◆ Required action: Don't include pictures. Quote the lines below from the first through the line that contains "The camera went 15 degrees left".

◆ Source material:
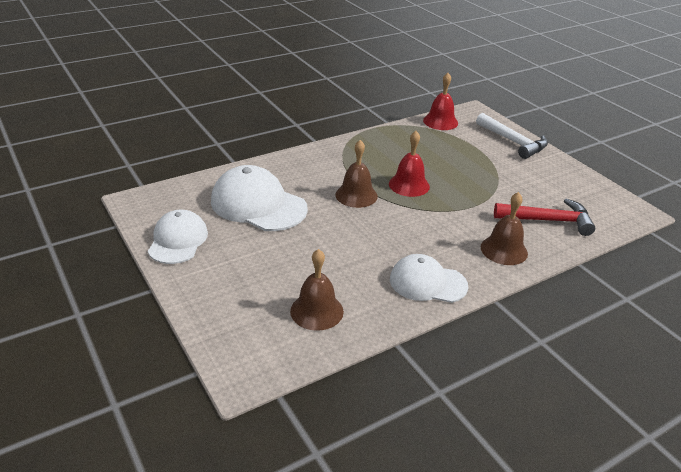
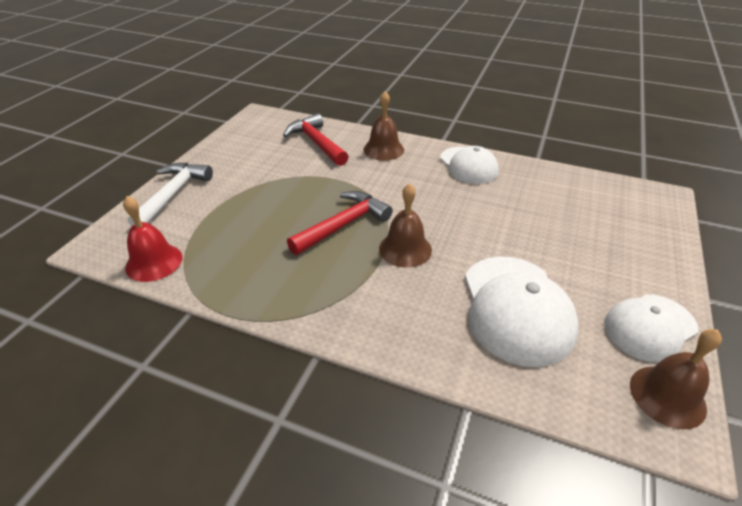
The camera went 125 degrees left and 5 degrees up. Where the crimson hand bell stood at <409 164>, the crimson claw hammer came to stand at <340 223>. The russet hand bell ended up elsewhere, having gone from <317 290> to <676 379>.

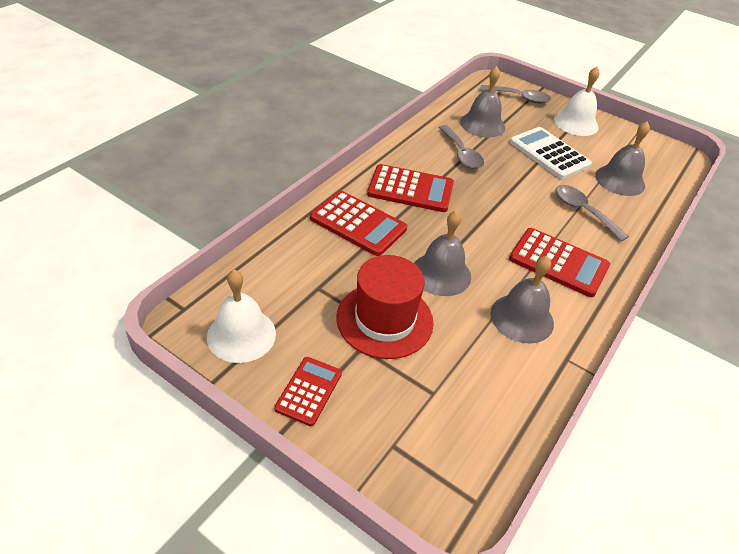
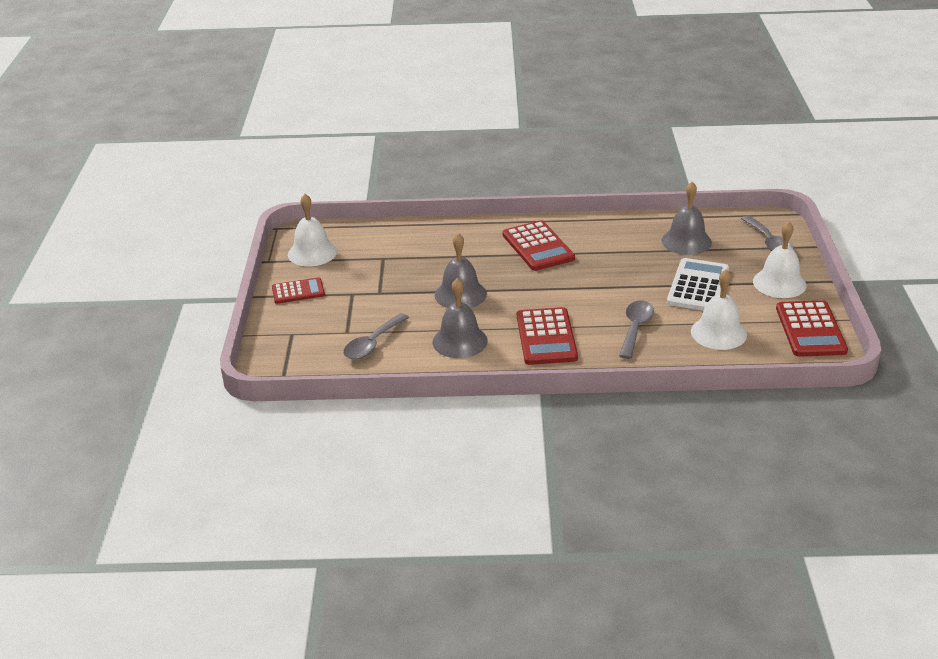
The camera went 60 degrees right and 10 degrees down. What was the grey hand bell at <622 158> turned into the snow-white hand bell at <719 310>. The grey tablespoon ended up elsewhere, having gone from <461 147> to <376 336>. The crimson pocket calculator ended up elsewhere, having gone from <358 223> to <812 328>. The second view lost the crimson hat at <385 307>.

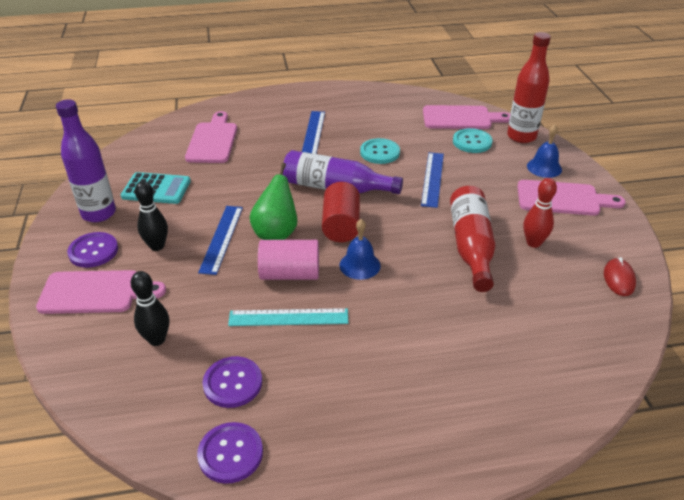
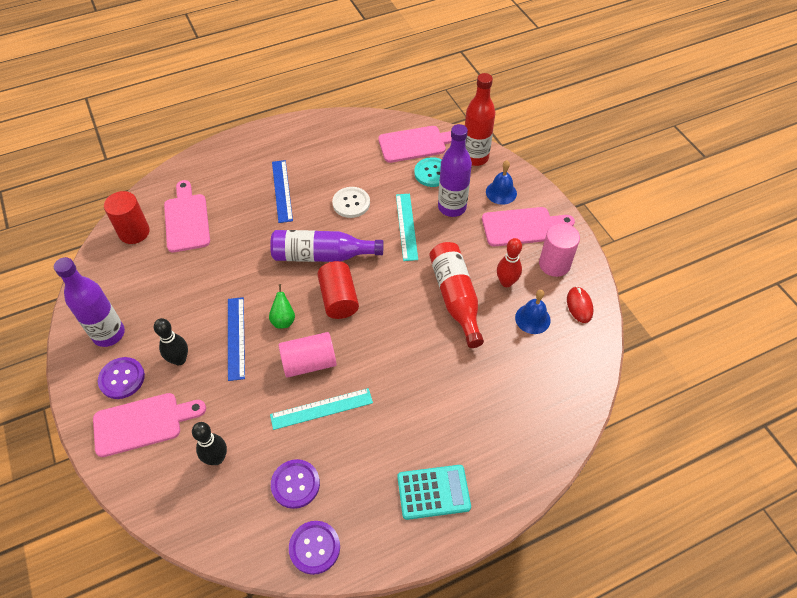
The camera went 15 degrees left and 15 degrees up. What was the teal sewing button at <380 151> turned into the snow-white sewing button at <351 202>. What was the blue straightedge at <432 180> turned into the teal straightedge at <407 227>. The size of the leaf-green pear at <273 201> changed by a factor of 0.60. The teal pocket calculator ended up elsewhere, having gone from <156 188> to <434 492>. The blue hand bell ended up elsewhere, having gone from <360 249> to <533 312>. The second view gained the royal purple bottle at <455 170>. The second view gained the crimson solid cylinder at <127 217>. The second view gained the pink solid cylinder at <559 250>.

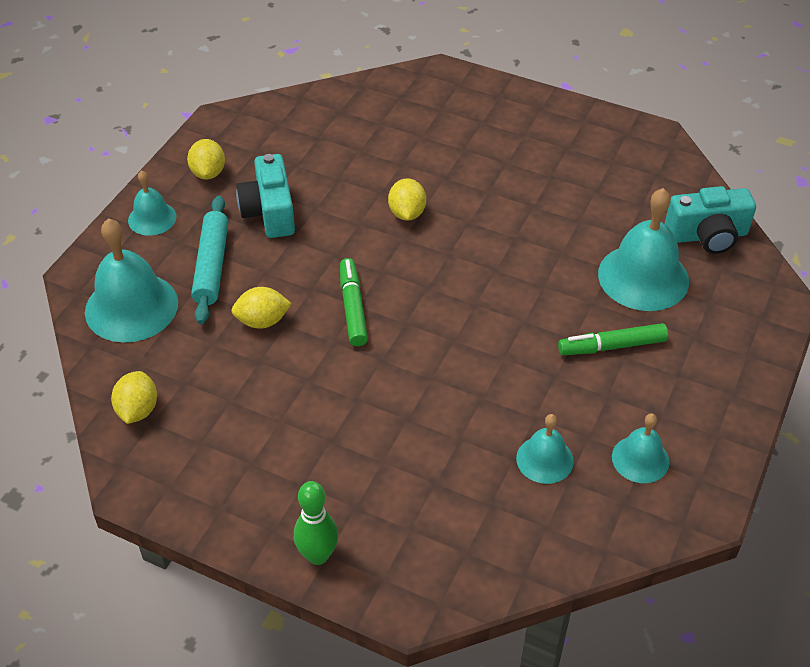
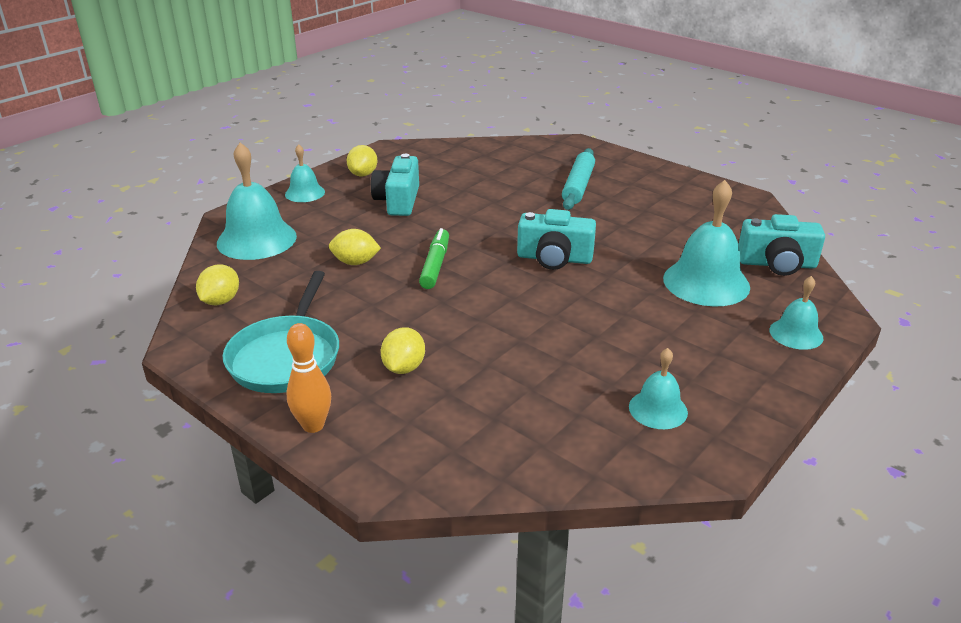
The camera went 15 degrees right and 15 degrees down. The golden toy lemon ended up elsewhere, having gone from <407 199> to <403 350>. The teal dough roller ended up elsewhere, having gone from <209 260> to <578 179>. The second view lost the leaf-green felt pen at <613 339>. The teal hand bell ended up elsewhere, having gone from <545 449> to <796 313>. What was the leaf-green skittle at <316 523> turned into the orange-coloured skittle at <308 378>. The second view gained the teal photo camera at <556 239>. The second view gained the teal pan at <281 332>.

◆ Task response:
The camera went 125 degrees left and 5 degrees up. Where the crimson hand bell stood at <409 164>, the crimson claw hammer came to stand at <340 223>. The russet hand bell ended up elsewhere, having gone from <317 290> to <676 379>.

The camera went 60 degrees right and 10 degrees down. What was the grey hand bell at <622 158> turned into the snow-white hand bell at <719 310>. The grey tablespoon ended up elsewhere, having gone from <461 147> to <376 336>. The crimson pocket calculator ended up elsewhere, having gone from <358 223> to <812 328>. The second view lost the crimson hat at <385 307>.

The camera went 15 degrees left and 15 degrees up. What was the teal sewing button at <380 151> turned into the snow-white sewing button at <351 202>. What was the blue straightedge at <432 180> turned into the teal straightedge at <407 227>. The size of the leaf-green pear at <273 201> changed by a factor of 0.60. The teal pocket calculator ended up elsewhere, having gone from <156 188> to <434 492>. The blue hand bell ended up elsewhere, having gone from <360 249> to <533 312>. The second view gained the royal purple bottle at <455 170>. The second view gained the crimson solid cylinder at <127 217>. The second view gained the pink solid cylinder at <559 250>.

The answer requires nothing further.